**Условие задания:**
Отредактируйте все записи ниже, заменив «highlighted by» на «marked by», а всё остальное оставьте без изменений. Изображения в ответ не включайте.

**Записи из источника данных:**

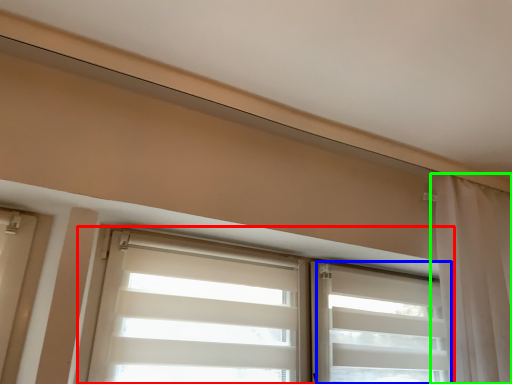
Question: Estimate the real-world distances between objects in this image. Which object is farther from window (highlighted by a red box), shutter (highlighted by a blue box) or curtain (highlighted by a green box)?

Choices:
 (A) shutter
 (B) curtain

Answer: (B)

**Решение:**
Question: Estimate the real-world distances between objects in this image. Which object is farther from window (marked by a red box), shutter (marked by a blue box) or curtain (marked by a green box)?

Choices:
 (A) shutter
 (B) curtain

Answer: (B)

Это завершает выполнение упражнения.